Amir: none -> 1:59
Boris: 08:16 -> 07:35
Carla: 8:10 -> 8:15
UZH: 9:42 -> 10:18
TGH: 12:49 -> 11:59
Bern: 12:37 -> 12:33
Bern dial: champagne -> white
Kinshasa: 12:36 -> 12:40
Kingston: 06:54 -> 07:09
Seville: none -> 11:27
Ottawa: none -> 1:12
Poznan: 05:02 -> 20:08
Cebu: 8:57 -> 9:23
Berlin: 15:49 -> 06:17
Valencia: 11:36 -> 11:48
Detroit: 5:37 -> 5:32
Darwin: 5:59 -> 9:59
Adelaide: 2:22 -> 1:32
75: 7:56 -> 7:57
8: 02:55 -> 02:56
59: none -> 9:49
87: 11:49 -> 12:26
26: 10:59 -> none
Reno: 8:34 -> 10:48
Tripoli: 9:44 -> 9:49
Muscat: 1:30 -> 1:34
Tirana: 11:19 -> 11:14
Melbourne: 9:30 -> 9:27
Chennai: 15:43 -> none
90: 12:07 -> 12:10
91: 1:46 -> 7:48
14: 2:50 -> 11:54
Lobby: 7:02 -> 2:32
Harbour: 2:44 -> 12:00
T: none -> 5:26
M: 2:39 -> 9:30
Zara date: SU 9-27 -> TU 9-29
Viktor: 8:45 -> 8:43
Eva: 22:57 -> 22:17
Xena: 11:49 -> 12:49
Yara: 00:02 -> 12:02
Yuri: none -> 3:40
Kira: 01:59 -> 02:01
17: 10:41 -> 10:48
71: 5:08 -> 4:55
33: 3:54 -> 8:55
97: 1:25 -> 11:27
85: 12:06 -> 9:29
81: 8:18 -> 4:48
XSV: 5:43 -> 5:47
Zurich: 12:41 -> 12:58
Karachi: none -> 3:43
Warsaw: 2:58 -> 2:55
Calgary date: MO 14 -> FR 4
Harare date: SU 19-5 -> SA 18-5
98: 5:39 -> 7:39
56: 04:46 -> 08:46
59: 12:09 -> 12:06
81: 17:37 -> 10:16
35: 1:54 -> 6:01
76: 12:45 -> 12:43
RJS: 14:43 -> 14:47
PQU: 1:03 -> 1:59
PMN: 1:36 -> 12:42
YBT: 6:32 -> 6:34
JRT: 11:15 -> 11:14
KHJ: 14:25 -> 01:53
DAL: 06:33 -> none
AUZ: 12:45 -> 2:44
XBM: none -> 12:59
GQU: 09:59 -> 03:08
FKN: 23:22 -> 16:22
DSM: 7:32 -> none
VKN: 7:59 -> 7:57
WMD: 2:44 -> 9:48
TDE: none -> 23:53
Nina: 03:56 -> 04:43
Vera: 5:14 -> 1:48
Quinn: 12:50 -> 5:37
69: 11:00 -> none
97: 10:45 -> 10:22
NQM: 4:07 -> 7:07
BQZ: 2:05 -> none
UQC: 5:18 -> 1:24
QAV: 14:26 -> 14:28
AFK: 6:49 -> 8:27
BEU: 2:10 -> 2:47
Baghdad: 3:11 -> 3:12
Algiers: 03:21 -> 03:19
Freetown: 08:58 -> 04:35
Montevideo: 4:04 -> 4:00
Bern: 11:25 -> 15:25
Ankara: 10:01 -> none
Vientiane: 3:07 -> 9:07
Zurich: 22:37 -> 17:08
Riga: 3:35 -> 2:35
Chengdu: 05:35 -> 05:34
—————
Reproduce all of the records above, line for line and without any changes.

Answer to the task:
Amir: none -> 1:59
Boris: 08:16 -> 07:35
Carla: 8:10 -> 8:15
UZH: 9:42 -> 10:18
TGH: 12:49 -> 11:59
Bern: 12:37 -> 12:33
Bern dial: champagne -> white
Kinshasa: 12:36 -> 12:40
Kingston: 06:54 -> 07:09
Seville: none -> 11:27
Ottawa: none -> 1:12
Poznan: 05:02 -> 20:08
Cebu: 8:57 -> 9:23
Berlin: 15:49 -> 06:17
Valencia: 11:36 -> 11:48
Detroit: 5:37 -> 5:32
Darwin: 5:59 -> 9:59
Adelaide: 2:22 -> 1:32
75: 7:56 -> 7:57
8: 02:55 -> 02:56
59: none -> 9:49
87: 11:49 -> 12:26
26: 10:59 -> none
Reno: 8:34 -> 10:48
Tripoli: 9:44 -> 9:49
Muscat: 1:30 -> 1:34
Tirana: 11:19 -> 11:14
Melbourne: 9:30 -> 9:27
Chennai: 15:43 -> none
90: 12:07 -> 12:10
91: 1:46 -> 7:48
14: 2:50 -> 11:54
Lobby: 7:02 -> 2:32
Harbour: 2:44 -> 12:00
T: none -> 5:26
M: 2:39 -> 9:30
Zara date: SU 9-27 -> TU 9-29
Viktor: 8:45 -> 8:43
Eva: 22:57 -> 22:17
Xena: 11:49 -> 12:49
Yara: 00:02 -> 12:02
Yuri: none -> 3:40
Kira: 01:59 -> 02:01
17: 10:41 -> 10:48
71: 5:08 -> 4:55
33: 3:54 -> 8:55
97: 1:25 -> 11:27
85: 12:06 -> 9:29
81: 8:18 -> 4:48
XSV: 5:43 -> 5:47
Zurich: 12:41 -> 12:58
Karachi: none -> 3:43
Warsaw: 2:58 -> 2:55
Calgary date: MO 14 -> FR 4
Harare date: SU 19-5 -> SA 18-5
98: 5:39 -> 7:39
56: 04:46 -> 08:46
59: 12:09 -> 12:06
81: 17:37 -> 10:16
35: 1:54 -> 6:01
76: 12:45 -> 12:43
RJS: 14:43 -> 14:47
PQU: 1:03 -> 1:59
PMN: 1:36 -> 12:42
YBT: 6:32 -> 6:34
JRT: 11:15 -> 11:14
KHJ: 14:25 -> 01:53
DAL: 06:33 -> none
AUZ: 12:45 -> 2:44
XBM: none -> 12:59
GQU: 09:59 -> 03:08
FKN: 23:22 -> 16:22
DSM: 7:32 -> none
VKN: 7:59 -> 7:57
WMD: 2:44 -> 9:48
TDE: none -> 23:53
Nina: 03:56 -> 04:43
Vera: 5:14 -> 1:48
Quinn: 12:50 -> 5:37
69: 11:00 -> none
97: 10:45 -> 10:22
NQM: 4:07 -> 7:07
BQZ: 2:05 -> none
UQC: 5:18 -> 1:24
QAV: 14:26 -> 14:28
AFK: 6:49 -> 8:27
BEU: 2:10 -> 2:47
Baghdad: 3:11 -> 3:12
Algiers: 03:21 -> 03:19
Freetown: 08:58 -> 04:35
Montevideo: 4:04 -> 4:00
Bern: 11:25 -> 15:25
Ankara: 10:01 -> none
Vientiane: 3:07 -> 9:07
Zurich: 22:37 -> 17:08
Riga: 3:35 -> 2:35
Chengdu: 05:35 -> 05:34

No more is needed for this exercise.